§ Given records:
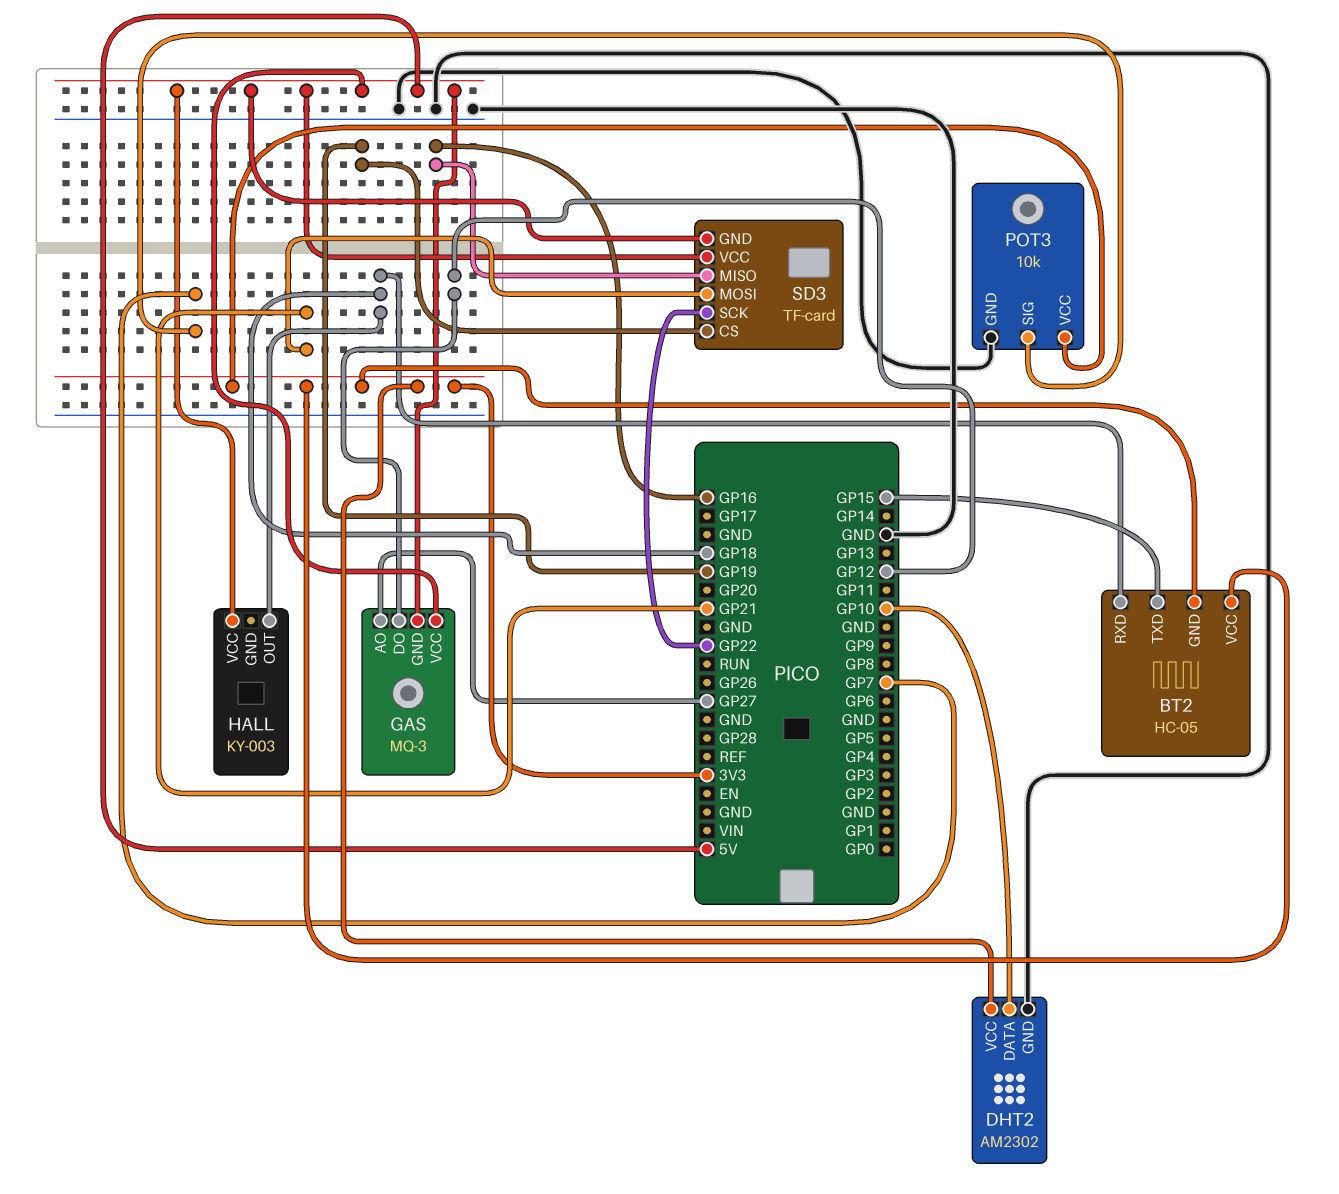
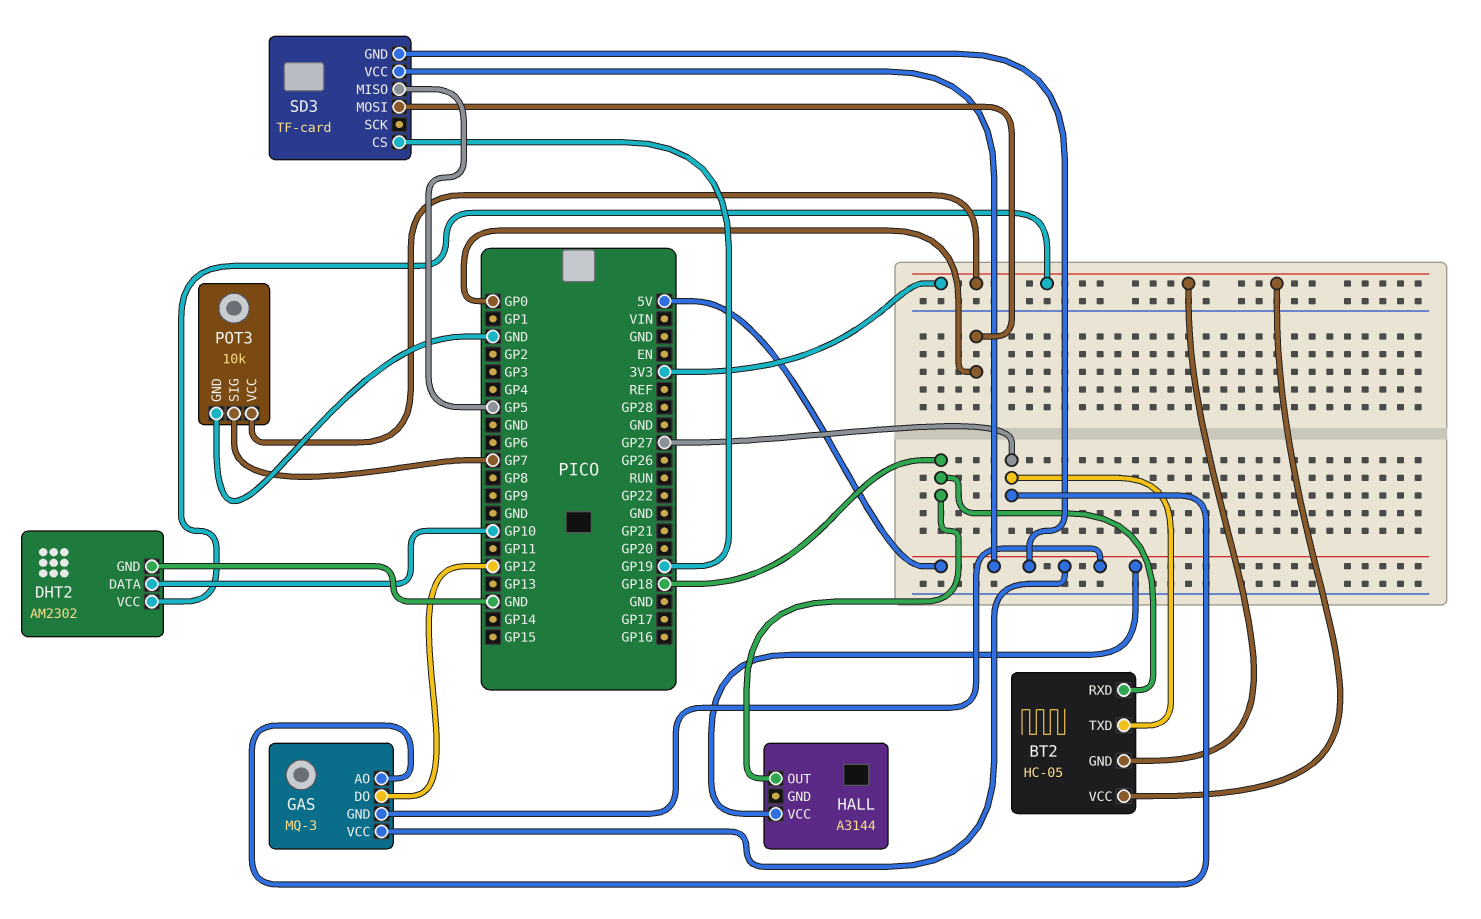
BT2 pin TXD: GP15 -> GP27
HALL: KY-003 -> A3144
SD3 pin MISO: GP16 -> GP5
SD3 pin MOSI: GP21 -> GP0
SD3 pin SCK: GP22 -> none

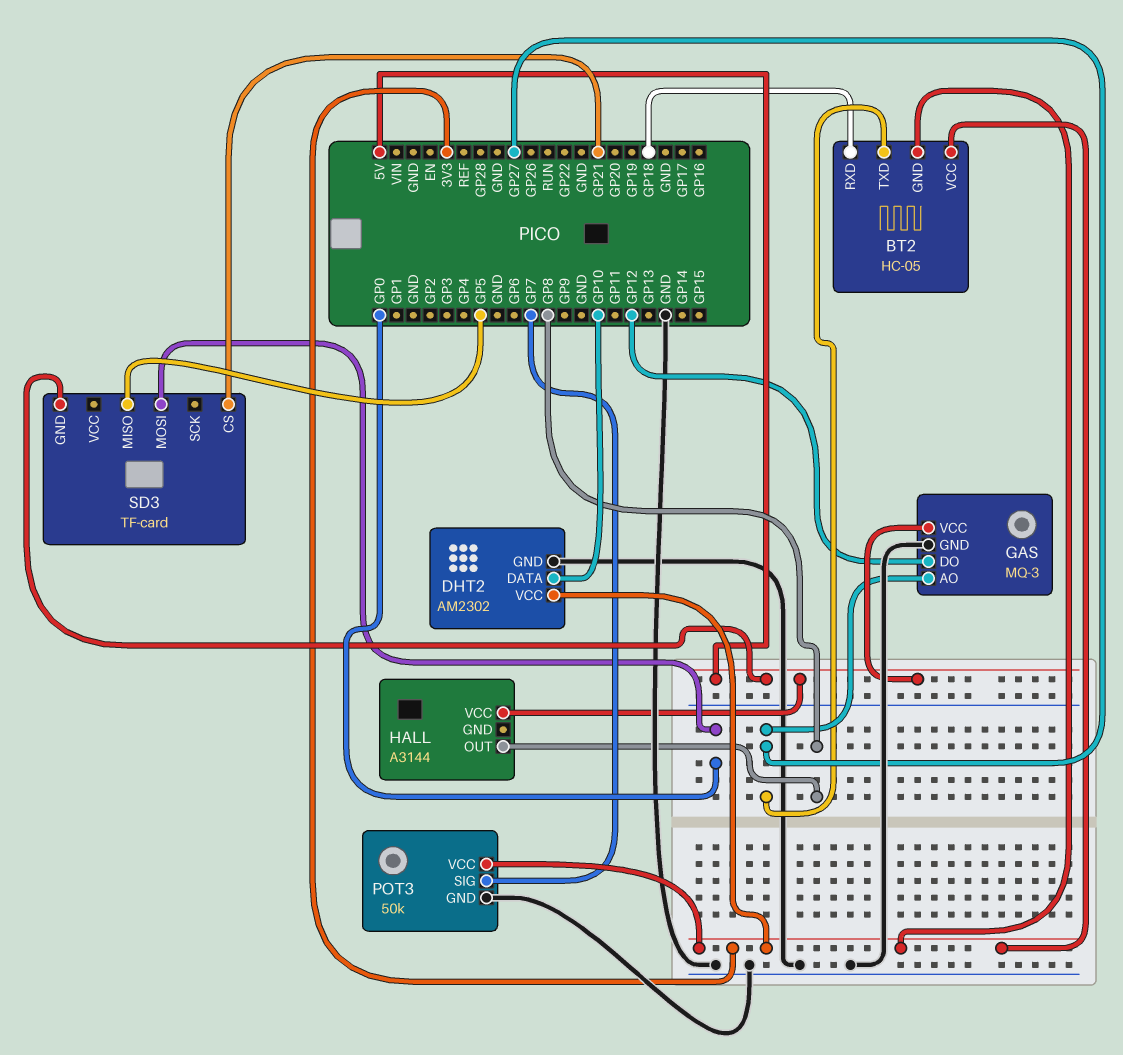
GAS pin GND: 5V -> GND
HALL pin OUT: GP18 -> GP8
POT3: 10k -> 50k
SD3 pin CS: GP19 -> GP21
SD3 pin VCC: 5V -> none

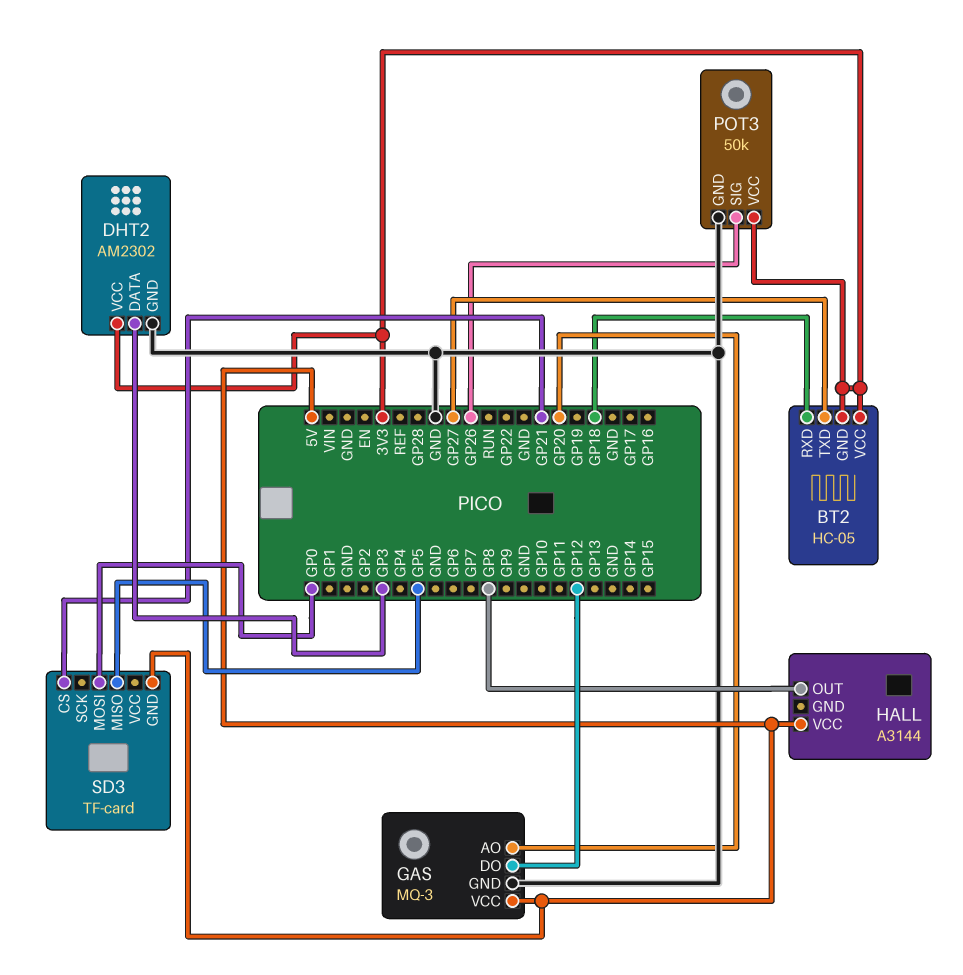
DHT2 pin DATA: GP10 -> GP3
GAS pin AO: GP27 -> GP20
POT3 pin SIG: GP7 -> GP26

§ About this exercise: Output everything in the records exactly, leaving pictures out.

§ The answer:
BT2 pin TXD: GP15 -> GP27
HALL: KY-003 -> A3144
SD3 pin MISO: GP16 -> GP5
SD3 pin MOSI: GP21 -> GP0
SD3 pin SCK: GP22 -> none

GAS pin GND: 5V -> GND
HALL pin OUT: GP18 -> GP8
POT3: 10k -> 50k
SD3 pin CS: GP19 -> GP21
SD3 pin VCC: 5V -> none

DHT2 pin DATA: GP10 -> GP3
GAS pin AO: GP27 -> GP20
POT3 pin SIG: GP7 -> GP26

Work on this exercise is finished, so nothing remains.